[Stored records]
--- --- ---

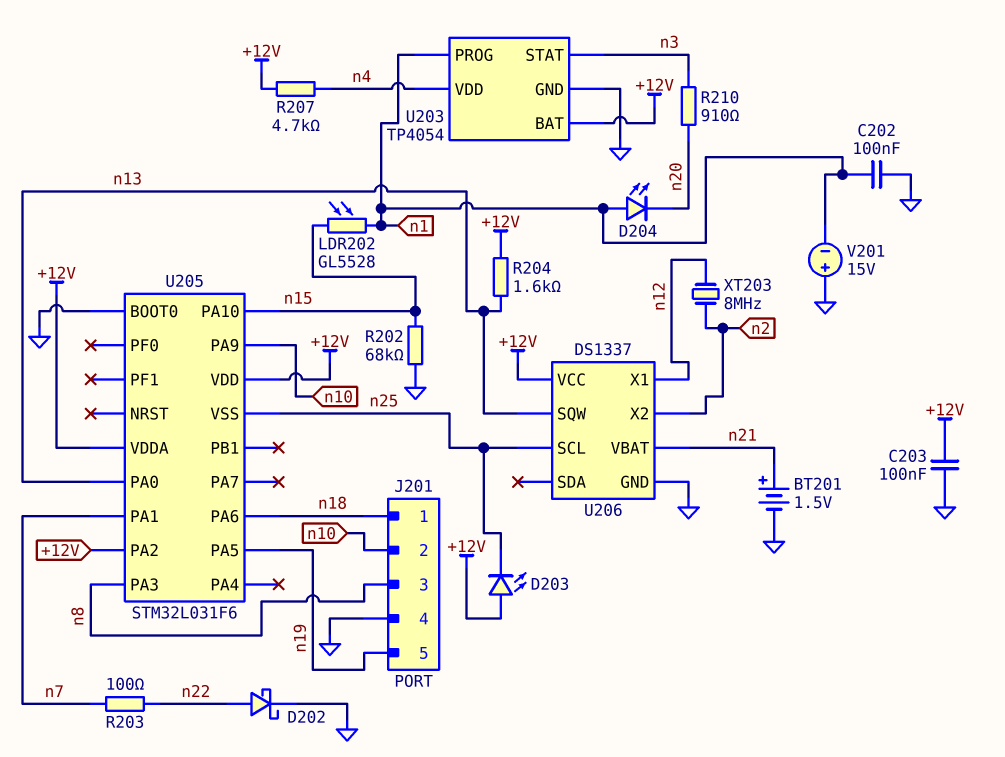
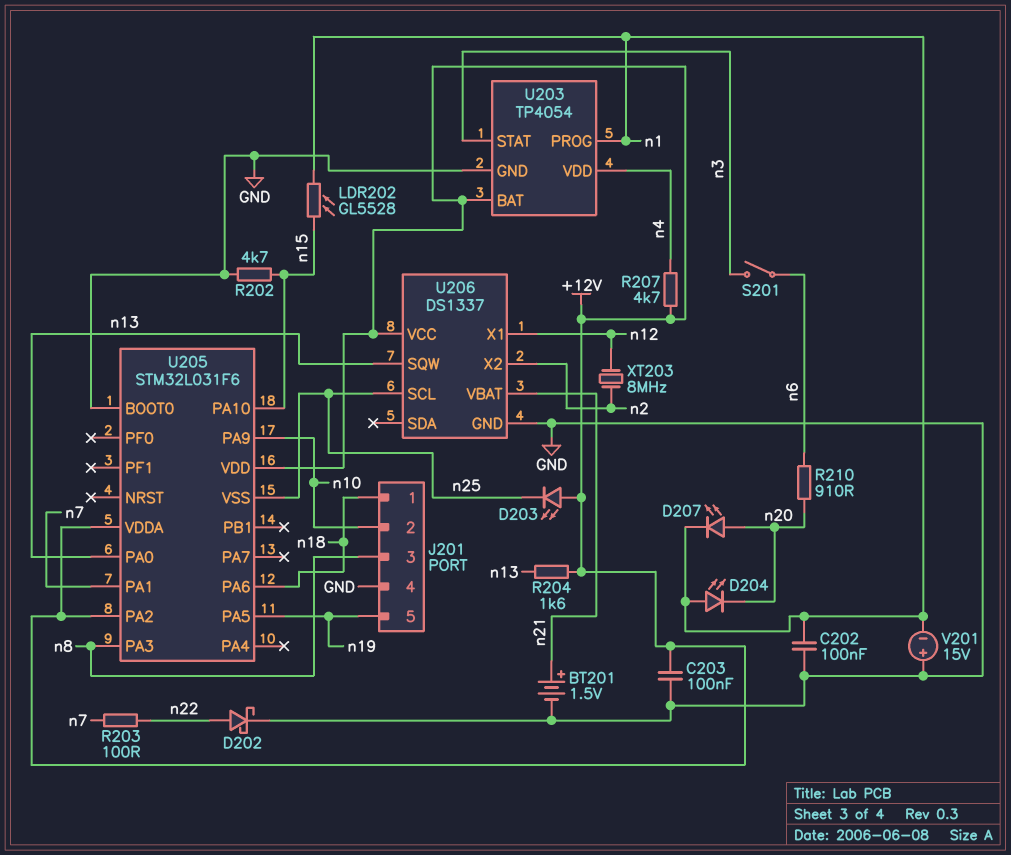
D207: none -> LED (A n20, K n1)
R202: 68k (GND, n15) -> 4.7k (GND, n15)
R210: 910 (n3, n20) -> 910 (n6, n20)
S201: none -> switch (n3, n6)

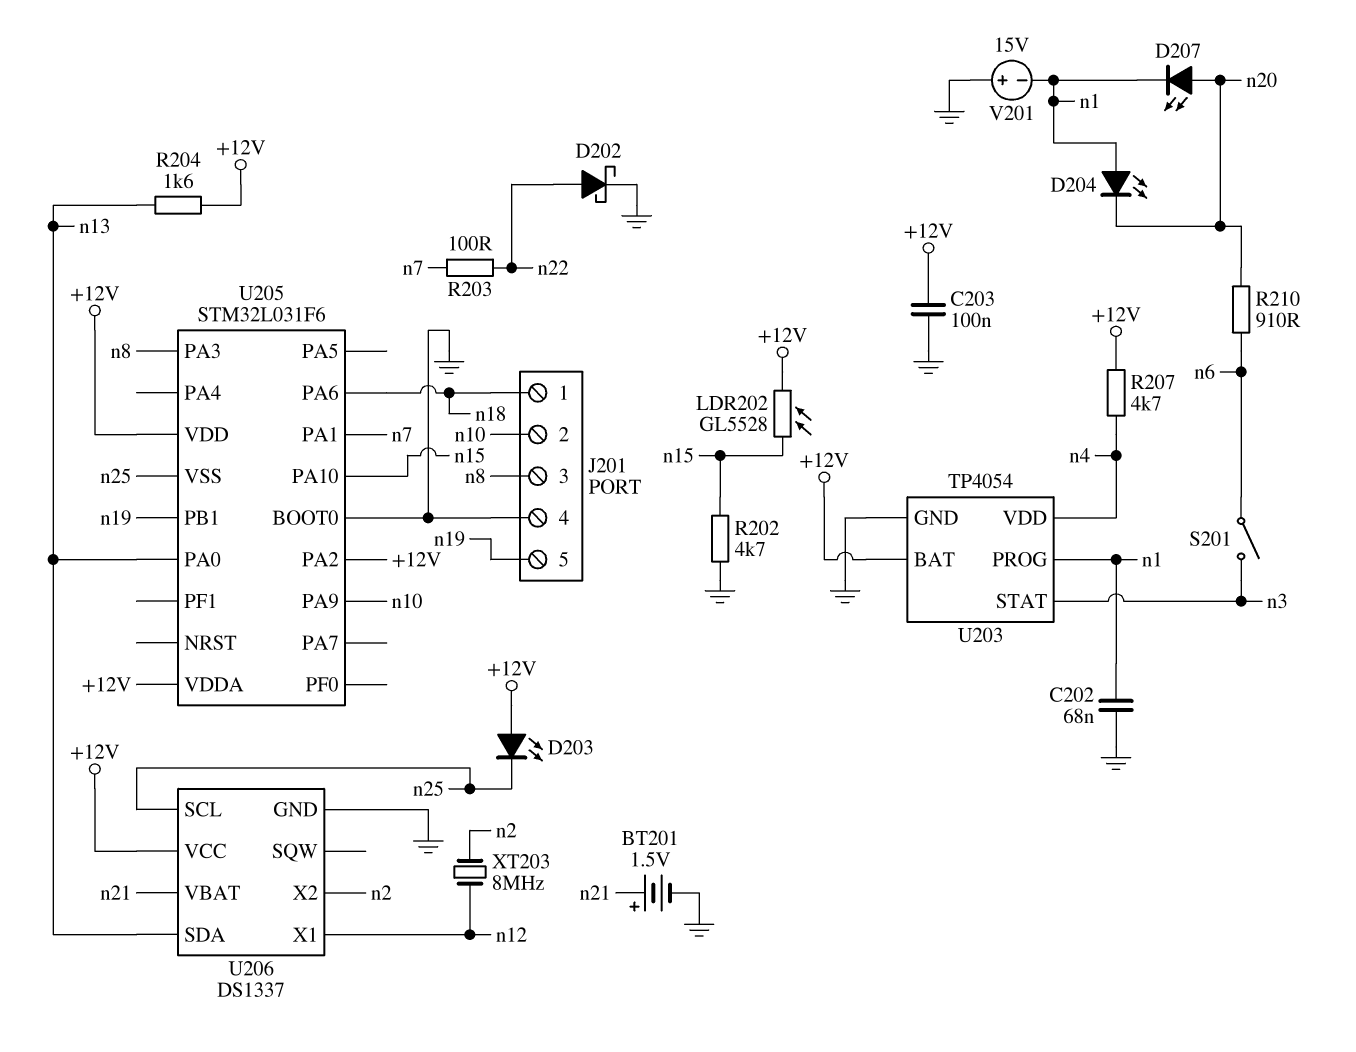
C202: 100nF (GND, n1) -> 68nF (GND, n1)
LDR202: GL5528 (n1, n15) -> GL5528 (+12V, n15)
U205 pin PA5: n19 -> none
U205 pin PB1: none -> n19
U206 pin SDA: none -> n13
U206 pin SQW: n13 -> none

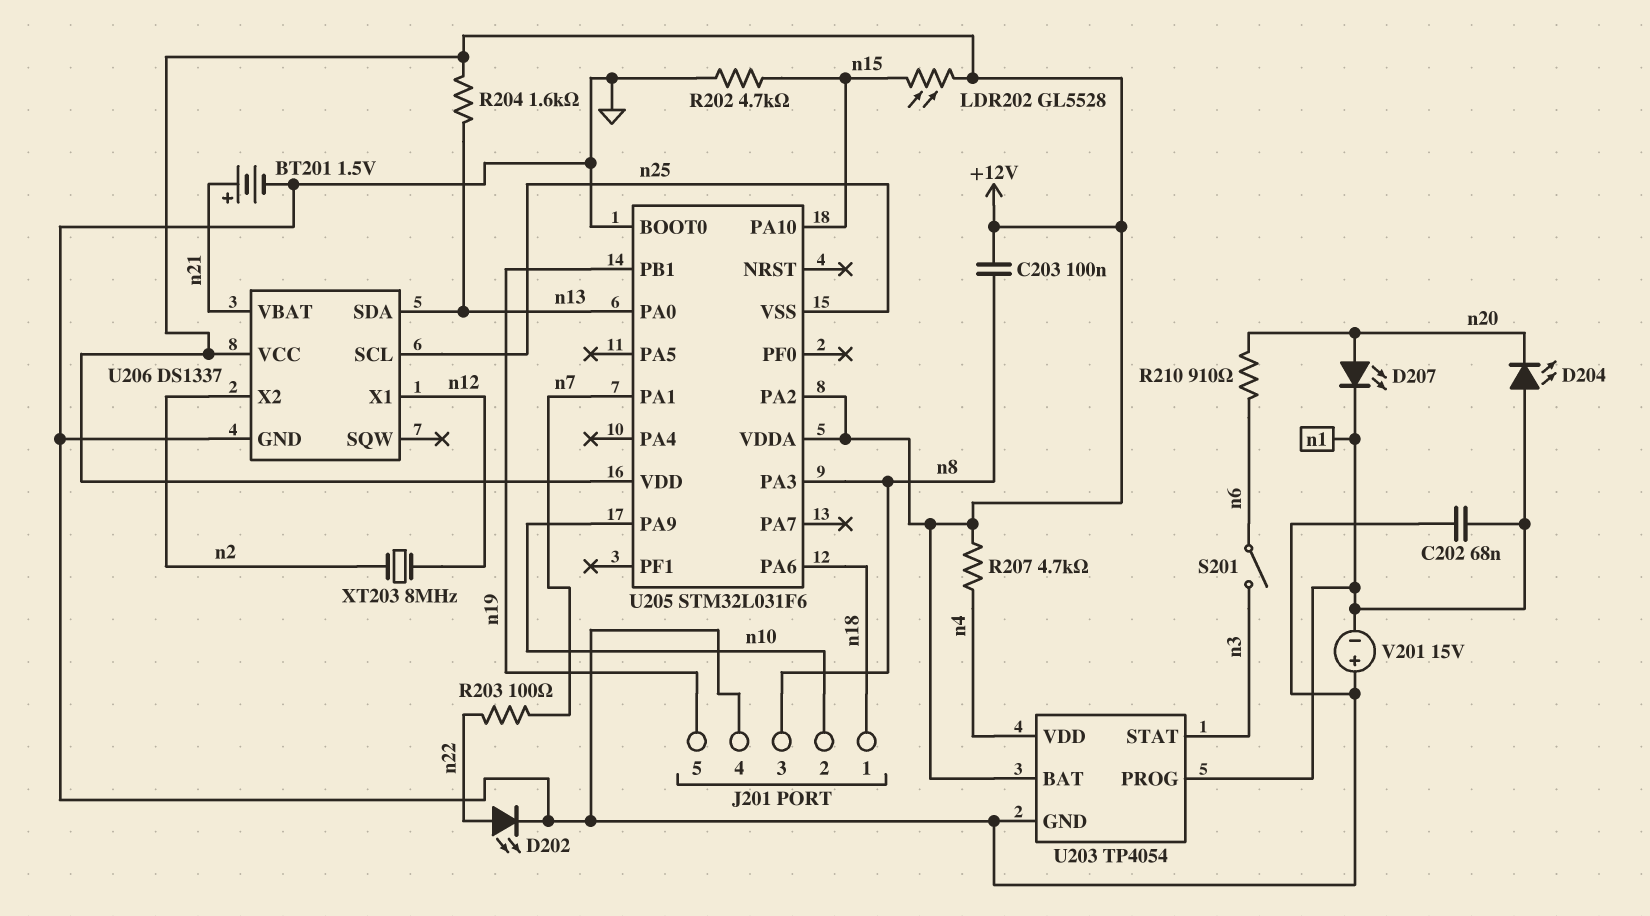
C203: 100nF (+12V, GND) -> 100nF (+12V, n8)
D202: schottky (A n22, K GND) -> LED (A n22, K GND)
D203: LED (A +12V, K n25) -> none

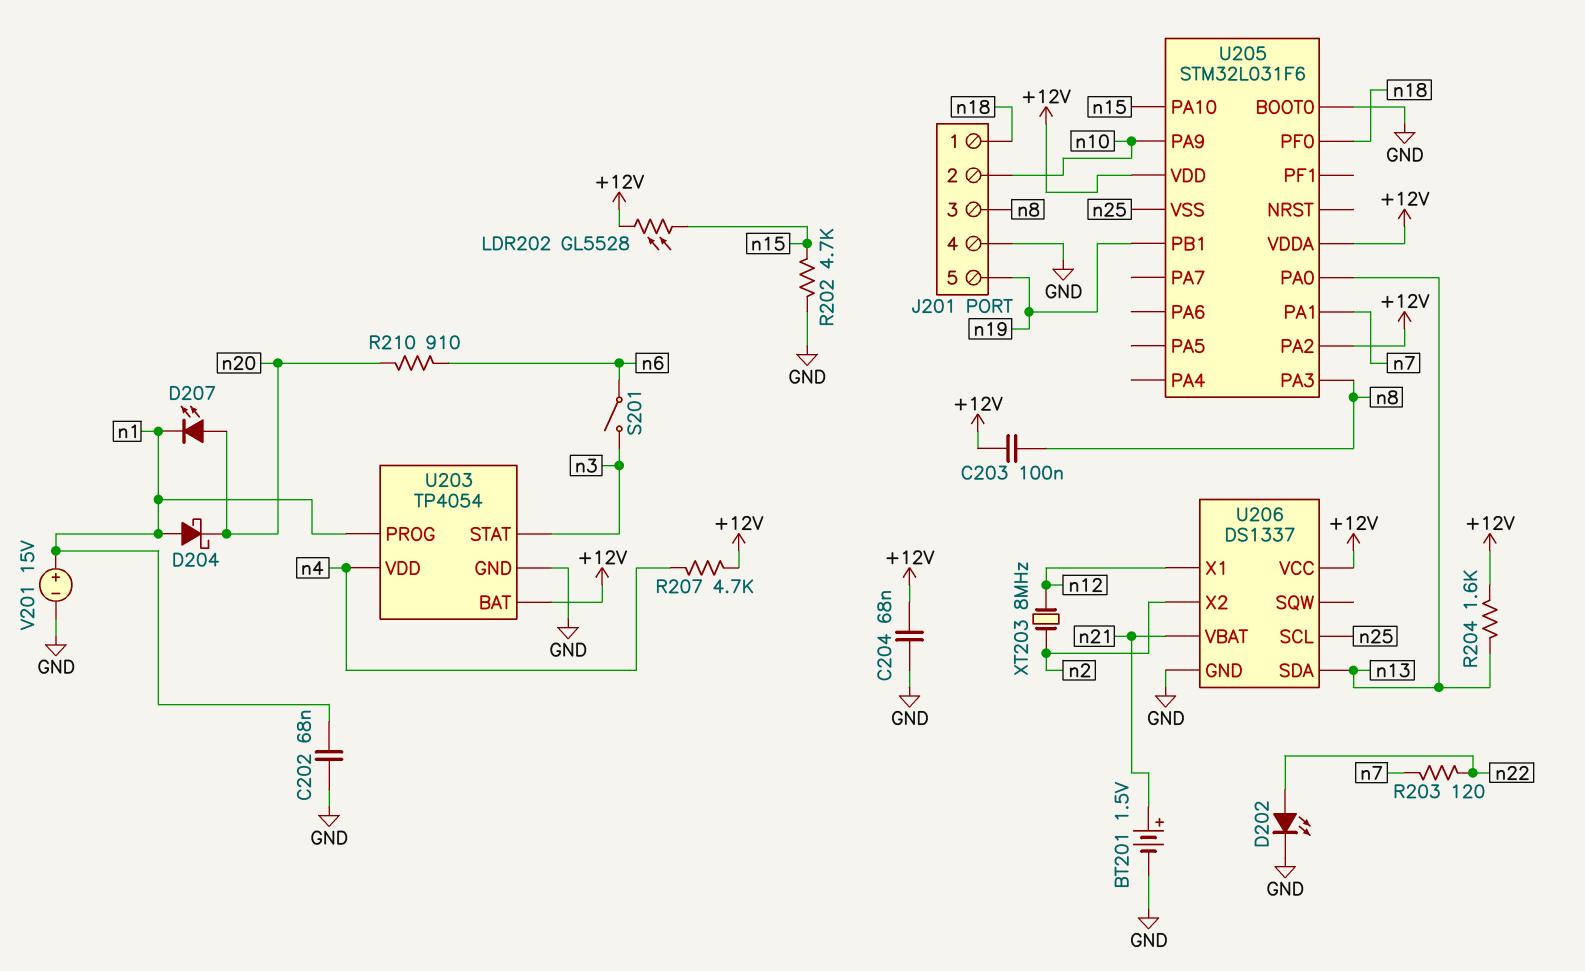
C204: none -> 68nF (+12V, GND)
D204: LED (A n1, K n20) -> schottky (A n1, K n20)
R203: 100 (n7, n22) -> 120 (n7, n22)
U205 pin PA6: n18 -> none
U205 pin PF0: none -> n18
V201: 15V (plus GND, minus n1) -> 15V (plus n1, minus GND)

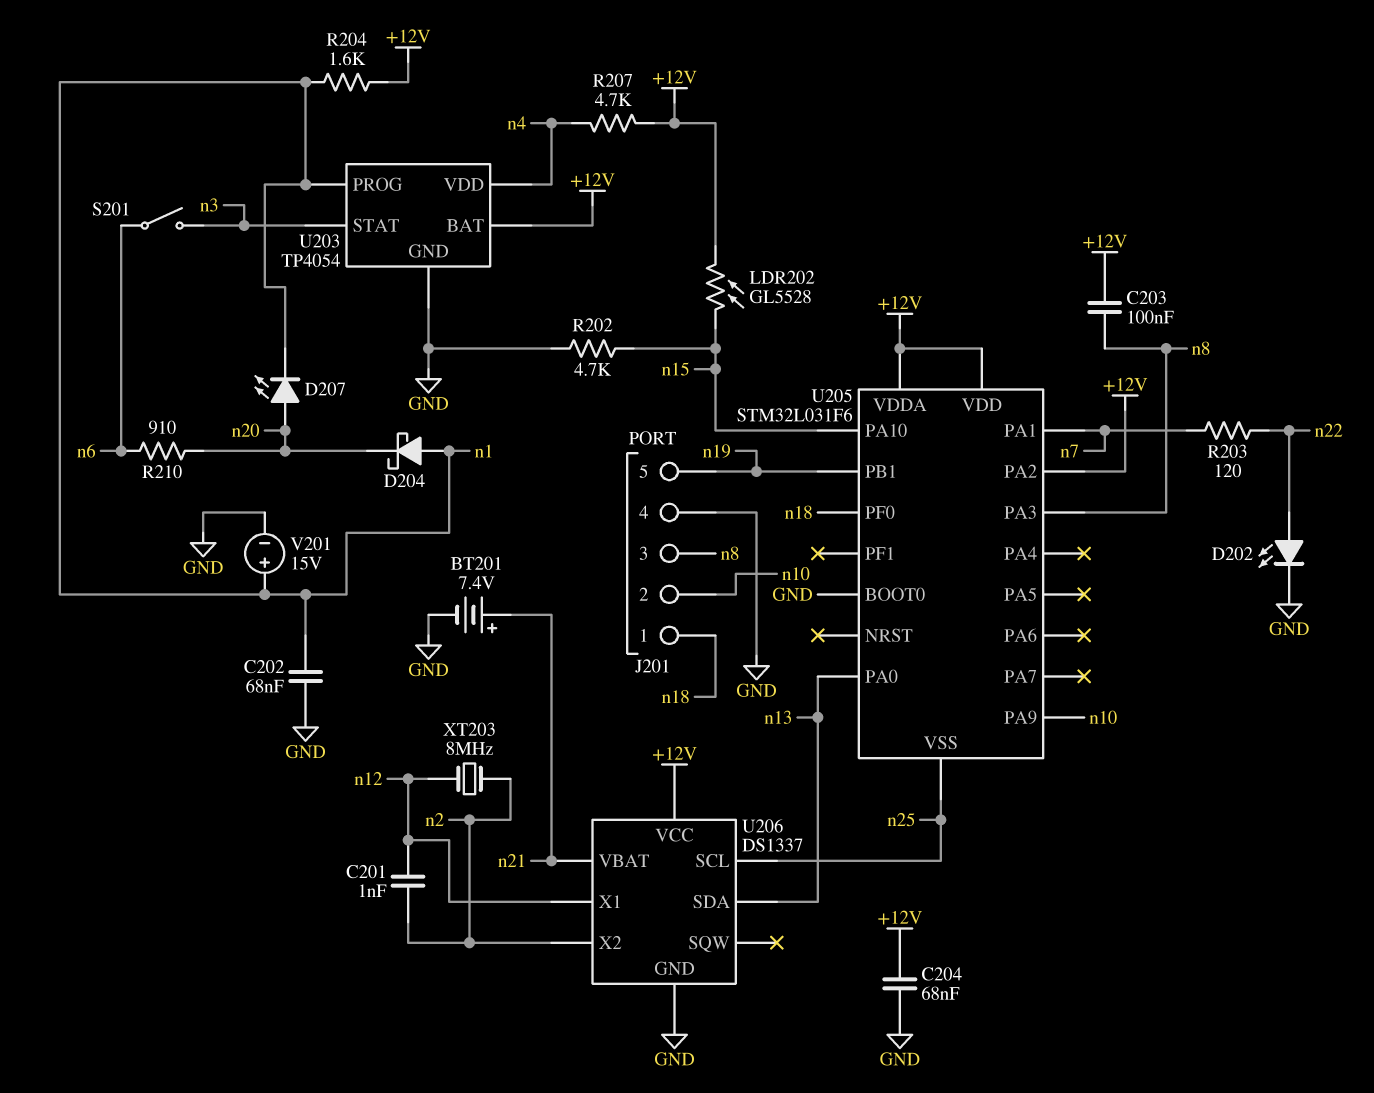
BT201: 1.5V (plus n21, minus GND) -> 7.4V (plus n21, minus GND)
C201: none -> 1nF (n2, n12)
R204: 1.6k (+12V, n13) -> 1.6k (+12V, n1)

--- --- ---

_Exercise_
Reproduce the data above exactly, but only from the line containing "LDR202: GL5528 (n1, n15)" through the line containing "BT201: 1.5V (plus". Omit all pictures.

_Answer to the problem_
LDR202: GL5528 (n1, n15) -> GL5528 (+12V, n15)
U205 pin PA5: n19 -> none
U205 pin PB1: none -> n19
U206 pin SDA: none -> n13
U206 pin SQW: n13 -> none

C203: 100nF (+12V, GND) -> 100nF (+12V, n8)
D202: schottky (A n22, K GND) -> LED (A n22, K GND)
D203: LED (A +12V, K n25) -> none

C204: none -> 68nF (+12V, GND)
D204: LED (A n1, K n20) -> schottky (A n1, K n20)
R203: 100 (n7, n22) -> 120 (n7, n22)
U205 pin PA6: n18 -> none
U205 pin PF0: none -> n18
V201: 15V (plus GND, minus n1) -> 15V (plus n1, minus GND)

BT201: 1.5V (plus n21, minus GND) -> 7.4V (plus n21, minus GND)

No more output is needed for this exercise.